Pull out every line of the entries below that contains the string "aerial", treating uppercase and lowercase letters as distinct.

:: MATERIAL TO PROCESS

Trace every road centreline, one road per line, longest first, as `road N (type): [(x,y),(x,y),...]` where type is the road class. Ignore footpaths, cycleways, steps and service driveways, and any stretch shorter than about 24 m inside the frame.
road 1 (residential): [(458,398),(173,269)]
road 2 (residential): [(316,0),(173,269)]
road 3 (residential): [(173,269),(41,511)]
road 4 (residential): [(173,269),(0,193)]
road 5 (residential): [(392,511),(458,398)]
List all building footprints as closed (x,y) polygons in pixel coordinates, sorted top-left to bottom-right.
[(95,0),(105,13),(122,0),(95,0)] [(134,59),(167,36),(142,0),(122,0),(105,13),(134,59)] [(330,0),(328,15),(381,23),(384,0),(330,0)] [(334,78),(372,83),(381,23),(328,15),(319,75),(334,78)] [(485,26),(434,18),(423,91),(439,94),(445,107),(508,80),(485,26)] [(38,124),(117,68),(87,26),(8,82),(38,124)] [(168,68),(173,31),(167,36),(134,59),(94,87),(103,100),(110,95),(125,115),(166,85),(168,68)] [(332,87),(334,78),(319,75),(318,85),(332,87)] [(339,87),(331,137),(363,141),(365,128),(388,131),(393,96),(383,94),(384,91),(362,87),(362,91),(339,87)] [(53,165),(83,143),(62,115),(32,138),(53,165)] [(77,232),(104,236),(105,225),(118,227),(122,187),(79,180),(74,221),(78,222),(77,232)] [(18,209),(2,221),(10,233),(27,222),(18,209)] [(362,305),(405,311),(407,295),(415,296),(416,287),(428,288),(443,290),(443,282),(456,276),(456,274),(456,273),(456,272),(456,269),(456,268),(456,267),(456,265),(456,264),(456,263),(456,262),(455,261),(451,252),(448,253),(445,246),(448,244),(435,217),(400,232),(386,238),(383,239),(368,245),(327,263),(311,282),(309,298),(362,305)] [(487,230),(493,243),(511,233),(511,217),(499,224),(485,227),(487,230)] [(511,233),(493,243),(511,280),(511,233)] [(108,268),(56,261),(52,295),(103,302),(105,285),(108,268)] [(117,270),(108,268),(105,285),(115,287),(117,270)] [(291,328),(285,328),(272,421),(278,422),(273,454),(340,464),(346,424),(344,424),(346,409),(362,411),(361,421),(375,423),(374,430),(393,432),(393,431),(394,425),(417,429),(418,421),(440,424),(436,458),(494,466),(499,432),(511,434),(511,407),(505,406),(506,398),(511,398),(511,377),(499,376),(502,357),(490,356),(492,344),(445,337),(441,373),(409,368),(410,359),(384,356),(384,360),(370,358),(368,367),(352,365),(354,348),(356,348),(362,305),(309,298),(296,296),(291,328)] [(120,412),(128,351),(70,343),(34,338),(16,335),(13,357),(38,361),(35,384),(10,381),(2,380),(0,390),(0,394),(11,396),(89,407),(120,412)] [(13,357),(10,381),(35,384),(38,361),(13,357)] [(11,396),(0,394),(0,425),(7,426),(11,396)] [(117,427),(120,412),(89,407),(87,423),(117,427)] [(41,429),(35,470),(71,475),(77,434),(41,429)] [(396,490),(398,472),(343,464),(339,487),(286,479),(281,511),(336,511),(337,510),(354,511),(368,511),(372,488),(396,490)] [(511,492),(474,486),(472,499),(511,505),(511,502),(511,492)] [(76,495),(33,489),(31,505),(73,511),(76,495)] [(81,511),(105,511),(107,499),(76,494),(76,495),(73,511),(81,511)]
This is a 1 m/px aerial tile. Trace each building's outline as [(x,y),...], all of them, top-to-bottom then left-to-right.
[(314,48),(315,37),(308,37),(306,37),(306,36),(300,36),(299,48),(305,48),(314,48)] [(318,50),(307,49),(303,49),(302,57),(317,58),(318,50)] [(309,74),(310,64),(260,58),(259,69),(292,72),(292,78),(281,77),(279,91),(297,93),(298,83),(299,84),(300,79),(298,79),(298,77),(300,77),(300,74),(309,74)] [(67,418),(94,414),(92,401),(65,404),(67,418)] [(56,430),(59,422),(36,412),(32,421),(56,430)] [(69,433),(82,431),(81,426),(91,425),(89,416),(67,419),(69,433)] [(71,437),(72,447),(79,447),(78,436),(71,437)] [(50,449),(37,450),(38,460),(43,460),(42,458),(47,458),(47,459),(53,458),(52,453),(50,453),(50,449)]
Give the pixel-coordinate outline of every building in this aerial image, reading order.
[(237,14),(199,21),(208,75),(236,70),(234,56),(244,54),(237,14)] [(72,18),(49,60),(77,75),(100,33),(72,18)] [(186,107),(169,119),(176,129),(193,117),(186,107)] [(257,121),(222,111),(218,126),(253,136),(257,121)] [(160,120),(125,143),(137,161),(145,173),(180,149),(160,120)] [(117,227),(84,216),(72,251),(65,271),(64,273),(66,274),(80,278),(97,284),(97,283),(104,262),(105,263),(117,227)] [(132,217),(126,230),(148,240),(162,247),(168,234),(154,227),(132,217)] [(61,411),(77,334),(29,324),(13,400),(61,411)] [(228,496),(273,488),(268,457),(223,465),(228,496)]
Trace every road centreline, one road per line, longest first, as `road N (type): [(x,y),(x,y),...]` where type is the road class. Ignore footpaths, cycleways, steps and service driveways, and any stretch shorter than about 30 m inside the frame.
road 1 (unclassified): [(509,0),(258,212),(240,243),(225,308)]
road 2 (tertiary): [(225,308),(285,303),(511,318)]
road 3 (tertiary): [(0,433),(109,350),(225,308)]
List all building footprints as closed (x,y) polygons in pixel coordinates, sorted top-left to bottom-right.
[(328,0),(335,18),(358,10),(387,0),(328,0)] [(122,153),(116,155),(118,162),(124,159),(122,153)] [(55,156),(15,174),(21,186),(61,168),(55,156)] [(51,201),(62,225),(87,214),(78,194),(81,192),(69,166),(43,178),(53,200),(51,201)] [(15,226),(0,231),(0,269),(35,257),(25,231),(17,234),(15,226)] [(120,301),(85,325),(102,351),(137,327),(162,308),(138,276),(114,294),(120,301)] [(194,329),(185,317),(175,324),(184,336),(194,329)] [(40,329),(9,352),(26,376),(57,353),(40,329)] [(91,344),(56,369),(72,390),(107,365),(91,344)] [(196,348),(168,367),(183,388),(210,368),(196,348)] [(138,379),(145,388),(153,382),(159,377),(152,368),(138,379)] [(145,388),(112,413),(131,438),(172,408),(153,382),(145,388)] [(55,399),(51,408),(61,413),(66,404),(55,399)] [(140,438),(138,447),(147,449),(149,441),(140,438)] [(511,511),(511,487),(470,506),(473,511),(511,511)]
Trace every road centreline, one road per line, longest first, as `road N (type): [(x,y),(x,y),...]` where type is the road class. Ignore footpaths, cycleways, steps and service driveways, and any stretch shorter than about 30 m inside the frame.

::::

- **ANSWER TO THE TASK**
This is a 1 m/px aerial tile. Trace each building's outline as [(x,y),...], all of them, top-to-bottom then left-to-right.
Give the pixel-coordinate outline of every building in this aerial image, reading order.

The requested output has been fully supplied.